## DESCRIPTION OF THE TASK
Return the listing below exactly as it stands. Pictures stay out.

## DATA BELOW

◆ ◆ ◆ ◆ ◆ ◆ ◆

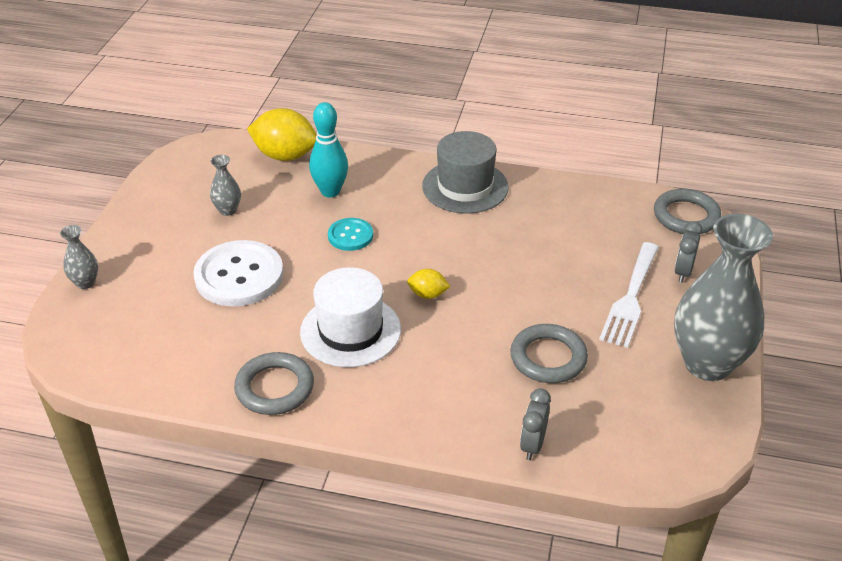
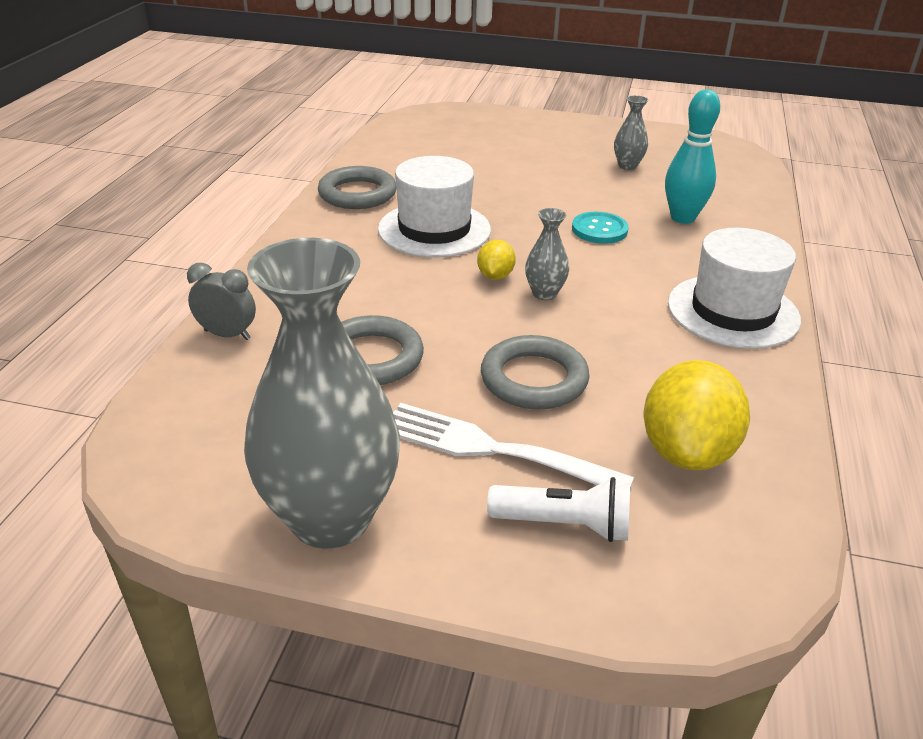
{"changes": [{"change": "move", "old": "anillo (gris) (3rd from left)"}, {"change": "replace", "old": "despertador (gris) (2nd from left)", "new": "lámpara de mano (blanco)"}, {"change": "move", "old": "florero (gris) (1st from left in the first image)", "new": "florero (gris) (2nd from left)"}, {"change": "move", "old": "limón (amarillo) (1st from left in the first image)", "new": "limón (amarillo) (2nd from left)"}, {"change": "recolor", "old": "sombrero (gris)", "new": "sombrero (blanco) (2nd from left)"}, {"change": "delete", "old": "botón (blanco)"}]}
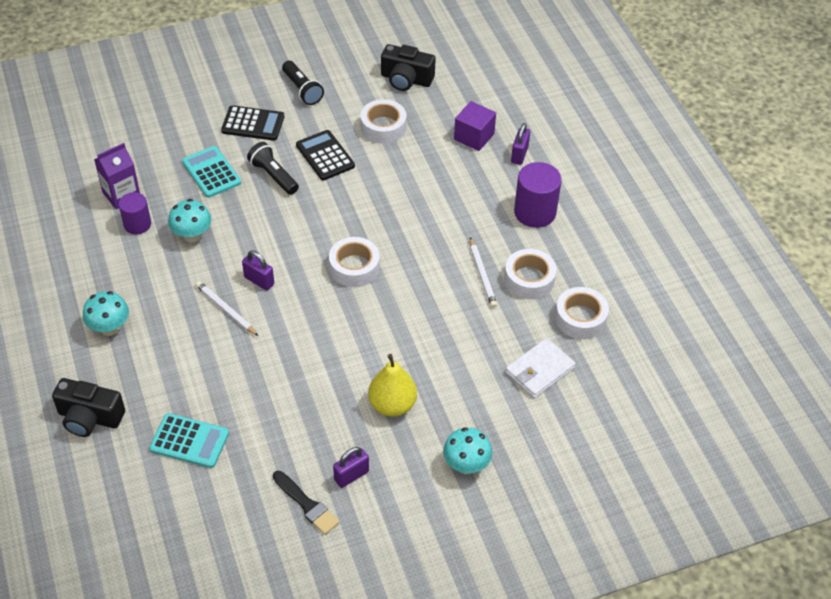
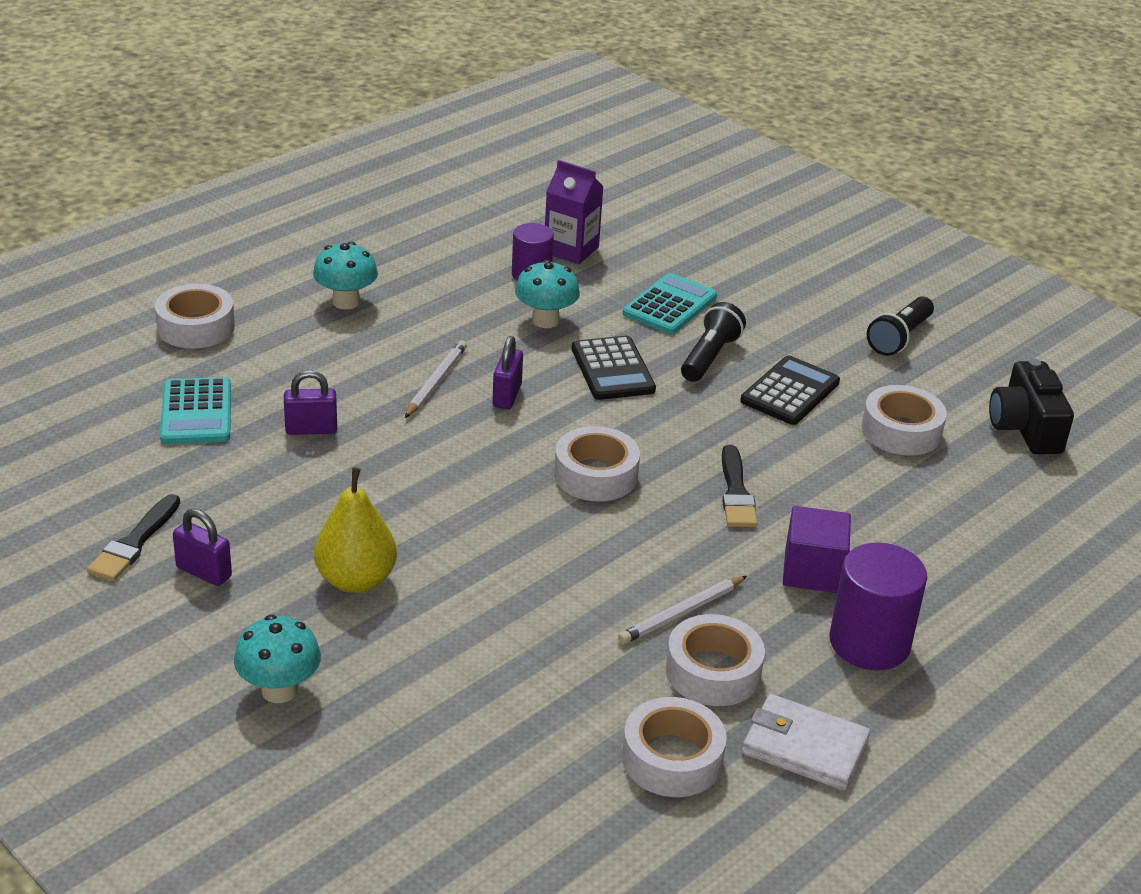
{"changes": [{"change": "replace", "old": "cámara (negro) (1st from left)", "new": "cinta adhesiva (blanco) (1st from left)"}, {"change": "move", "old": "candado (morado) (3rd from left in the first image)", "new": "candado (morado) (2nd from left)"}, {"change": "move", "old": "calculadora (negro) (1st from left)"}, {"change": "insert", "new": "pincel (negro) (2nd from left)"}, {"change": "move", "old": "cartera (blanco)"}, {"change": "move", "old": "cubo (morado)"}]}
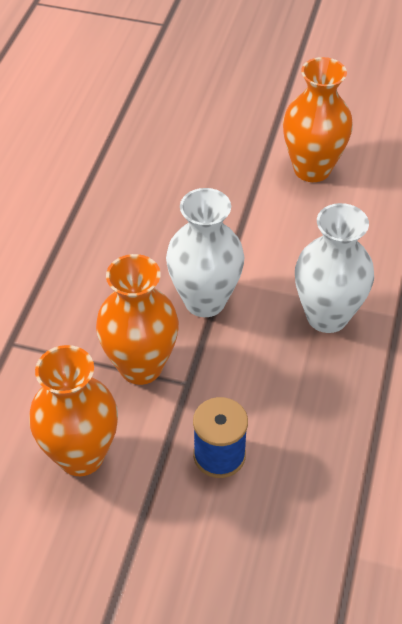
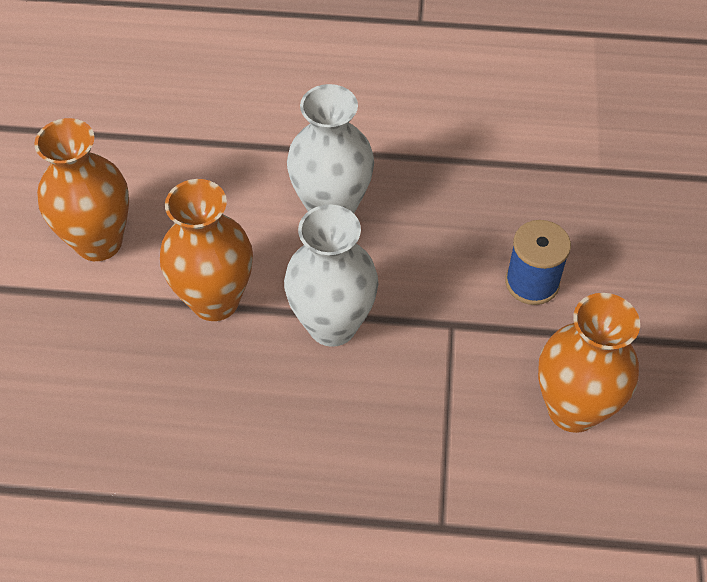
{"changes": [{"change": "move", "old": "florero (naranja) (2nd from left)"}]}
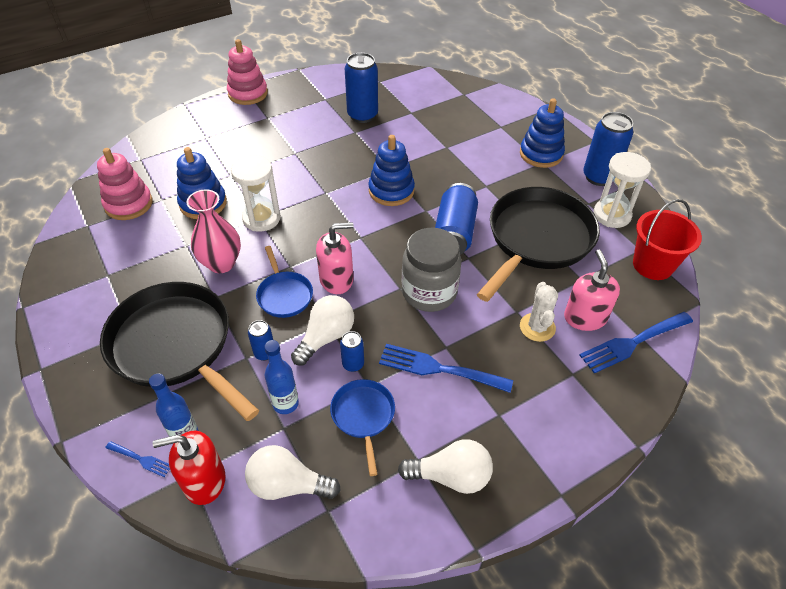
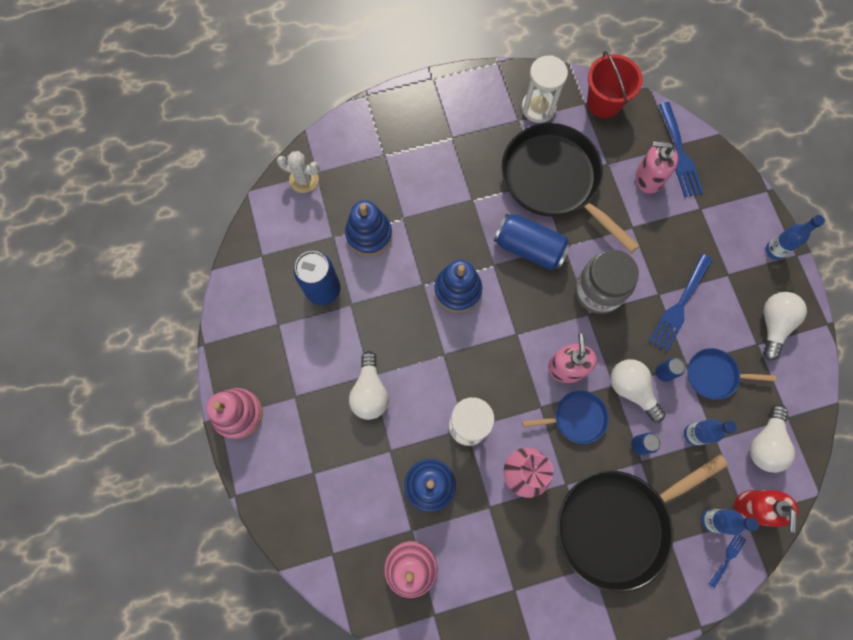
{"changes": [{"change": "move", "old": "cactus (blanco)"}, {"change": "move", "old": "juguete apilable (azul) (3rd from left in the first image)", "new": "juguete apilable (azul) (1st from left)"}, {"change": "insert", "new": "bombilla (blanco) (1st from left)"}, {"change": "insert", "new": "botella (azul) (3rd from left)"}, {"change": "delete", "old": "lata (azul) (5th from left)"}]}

◆ ◆ ◆ ◆ ◆ ◆ ◆

## YOUR RESPONSE
{"changes": [{"change": "move", "old": "anillo (gris) (3rd from left)"}, {"change": "replace", "old": "despertador (gris) (2nd from left)", "new": "lámpara de mano (blanco)"}, {"change": "move", "old": "florero (gris) (1st from left in the first image)", "new": "florero (gris) (2nd from left)"}, {"change": "move", "old": "limón (amarillo) (1st from left in the first image)", "new": "limón (amarillo) (2nd from left)"}, {"change": "recolor", "old": "sombrero (gris)", "new": "sombrero (blanco) (2nd from left)"}, {"change": "delete", "old": "botón (blanco)"}]}
{"changes": [{"change": "replace", "old": "cámara (negro) (1st from left)", "new": "cinta adhesiva (blanco) (1st from left)"}, {"change": "move", "old": "candado (morado) (3rd from left in the first image)", "new": "candado (morado) (2nd from left)"}, {"change": "move", "old": "calculadora (negro) (1st from left)"}, {"change": "insert", "new": "pincel (negro) (2nd from left)"}, {"change": "move", "old": "cartera (blanco)"}, {"change": "move", "old": "cubo (morado)"}]}
{"changes": [{"change": "move", "old": "florero (naranja) (2nd from left)"}]}
{"changes": [{"change": "move", "old": "cactus (blanco)"}, {"change": "move", "old": "juguete apilable (azul) (3rd from left in the first image)", "new": "juguete apilable (azul) (1st from left)"}, {"change": "insert", "new": "bombilla (blanco) (1st from left)"}, {"change": "insert", "new": "botella (azul) (3rd from left)"}, {"change": "delete", "old": "lata (azul) (5th from left)"}]}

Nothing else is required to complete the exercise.